| Exercise brief |
Each line below from the one containing "none -> brown brick A5 level 2" through the one containing "purple brick E2:E4" should be output exactly as it stands, and no other line should appear.

| Record set |
-=-=-=-=-

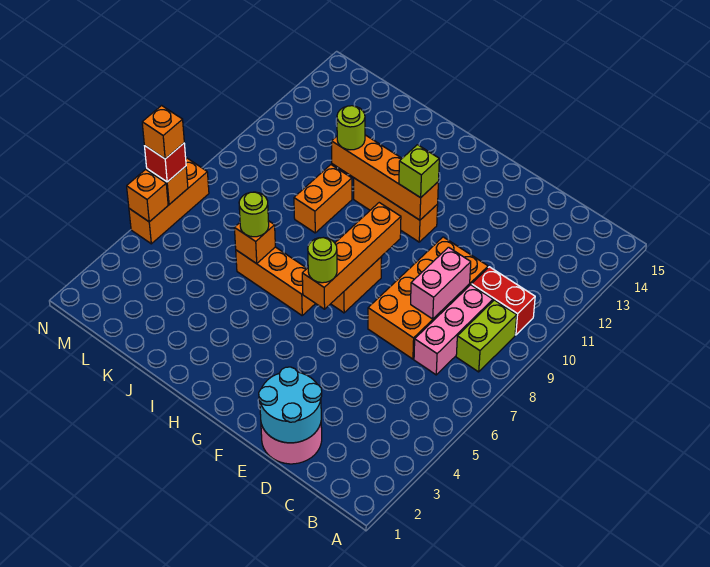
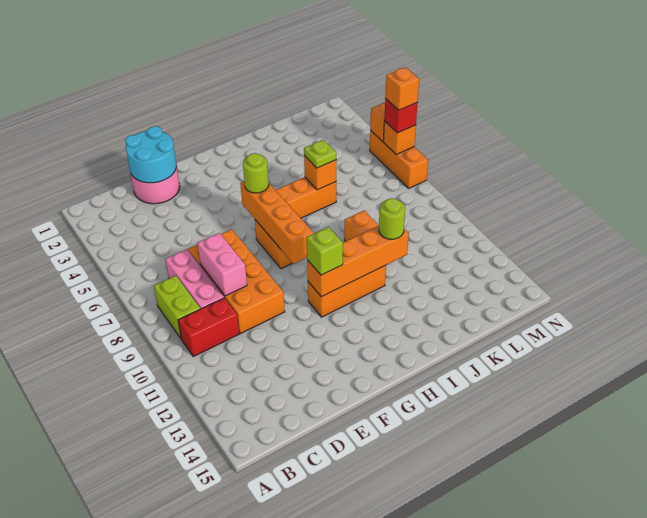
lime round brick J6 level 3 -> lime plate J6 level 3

-=-=-=-=-

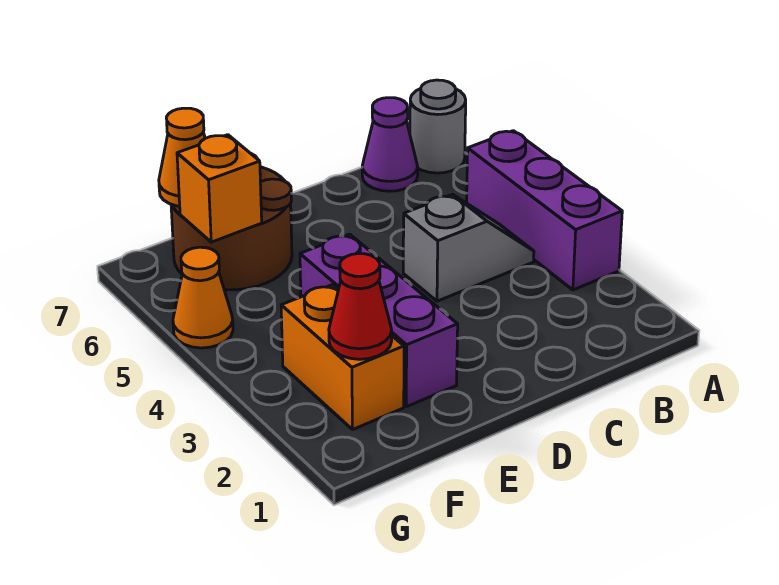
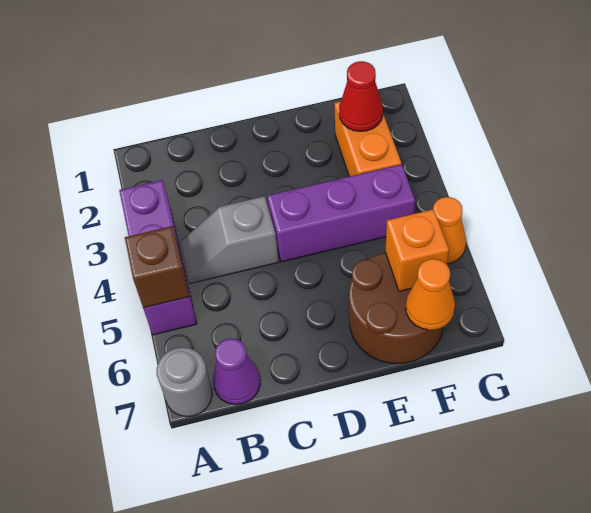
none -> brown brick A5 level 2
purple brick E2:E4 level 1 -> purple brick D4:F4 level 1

-=-=-=-=-

| Reply to the exercise |
none -> brown brick A5 level 2
purple brick E2:E4 level 1 -> purple brick D4:F4 level 1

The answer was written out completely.